THE INPUT ->
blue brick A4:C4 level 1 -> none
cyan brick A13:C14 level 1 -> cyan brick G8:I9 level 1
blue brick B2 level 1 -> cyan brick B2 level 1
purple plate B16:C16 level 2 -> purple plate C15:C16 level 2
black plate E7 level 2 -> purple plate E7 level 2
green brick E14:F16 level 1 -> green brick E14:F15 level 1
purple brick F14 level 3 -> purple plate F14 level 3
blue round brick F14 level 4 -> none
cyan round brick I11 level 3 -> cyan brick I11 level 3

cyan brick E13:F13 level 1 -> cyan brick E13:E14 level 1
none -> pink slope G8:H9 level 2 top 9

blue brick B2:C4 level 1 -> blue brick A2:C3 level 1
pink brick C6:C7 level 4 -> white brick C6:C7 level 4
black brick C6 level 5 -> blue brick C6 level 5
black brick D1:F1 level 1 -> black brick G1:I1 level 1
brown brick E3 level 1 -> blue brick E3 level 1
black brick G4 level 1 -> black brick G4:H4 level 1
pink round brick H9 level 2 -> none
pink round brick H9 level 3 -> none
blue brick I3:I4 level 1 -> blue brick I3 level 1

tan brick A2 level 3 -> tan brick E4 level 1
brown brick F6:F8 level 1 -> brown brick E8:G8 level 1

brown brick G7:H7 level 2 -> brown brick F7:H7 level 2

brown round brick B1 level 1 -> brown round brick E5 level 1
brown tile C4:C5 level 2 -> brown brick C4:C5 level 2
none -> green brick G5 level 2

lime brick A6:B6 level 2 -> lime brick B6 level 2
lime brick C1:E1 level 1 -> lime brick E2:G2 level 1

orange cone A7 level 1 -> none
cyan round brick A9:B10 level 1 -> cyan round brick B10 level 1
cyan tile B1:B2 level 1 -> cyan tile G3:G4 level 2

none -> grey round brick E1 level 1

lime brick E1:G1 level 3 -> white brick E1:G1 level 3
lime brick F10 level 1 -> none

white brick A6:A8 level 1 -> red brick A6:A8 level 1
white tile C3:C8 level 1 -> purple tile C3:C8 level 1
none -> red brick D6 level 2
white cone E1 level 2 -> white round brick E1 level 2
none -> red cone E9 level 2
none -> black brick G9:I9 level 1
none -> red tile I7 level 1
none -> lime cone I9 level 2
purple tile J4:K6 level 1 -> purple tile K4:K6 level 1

TRY IT -> Every entry in the listing above is to be repeated verbatim.

FINISHED TASK ->
blue brick A4:C4 level 1 -> none
cyan brick A13:C14 level 1 -> cyan brick G8:I9 level 1
blue brick B2 level 1 -> cyan brick B2 level 1
purple plate B16:C16 level 2 -> purple plate C15:C16 level 2
black plate E7 level 2 -> purple plate E7 level 2
green brick E14:F16 level 1 -> green brick E14:F15 level 1
purple brick F14 level 3 -> purple plate F14 level 3
blue round brick F14 level 4 -> none
cyan round brick I11 level 3 -> cyan brick I11 level 3

cyan brick E13:F13 level 1 -> cyan brick E13:E14 level 1
none -> pink slope G8:H9 level 2 top 9

blue brick B2:C4 level 1 -> blue brick A2:C3 level 1
pink brick C6:C7 level 4 -> white brick C6:C7 level 4
black brick C6 level 5 -> blue brick C6 level 5
black brick D1:F1 level 1 -> black brick G1:I1 level 1
brown brick E3 level 1 -> blue brick E3 level 1
black brick G4 level 1 -> black brick G4:H4 level 1
pink round brick H9 level 2 -> none
pink round brick H9 level 3 -> none
blue brick I3:I4 level 1 -> blue brick I3 level 1

tan brick A2 level 3 -> tan brick E4 level 1
brown brick F6:F8 level 1 -> brown brick E8:G8 level 1

brown brick G7:H7 level 2 -> brown brick F7:H7 level 2

brown round brick B1 level 1 -> brown round brick E5 level 1
brown tile C4:C5 level 2 -> brown brick C4:C5 level 2
none -> green brick G5 level 2

lime brick A6:B6 level 2 -> lime brick B6 level 2
lime brick C1:E1 level 1 -> lime brick E2:G2 level 1

orange cone A7 level 1 -> none
cyan round brick A9:B10 level 1 -> cyan round brick B10 level 1
cyan tile B1:B2 level 1 -> cyan tile G3:G4 level 2

none -> grey round brick E1 level 1

lime brick E1:G1 level 3 -> white brick E1:G1 level 3
lime brick F10 level 1 -> none

white brick A6:A8 level 1 -> red brick A6:A8 level 1
white tile C3:C8 level 1 -> purple tile C3:C8 level 1
none -> red brick D6 level 2
white cone E1 level 2 -> white round brick E1 level 2
none -> red cone E9 level 2
none -> black brick G9:I9 level 1
none -> red tile I7 level 1
none -> lime cone I9 level 2
purple tile J4:K6 level 1 -> purple tile K4:K6 level 1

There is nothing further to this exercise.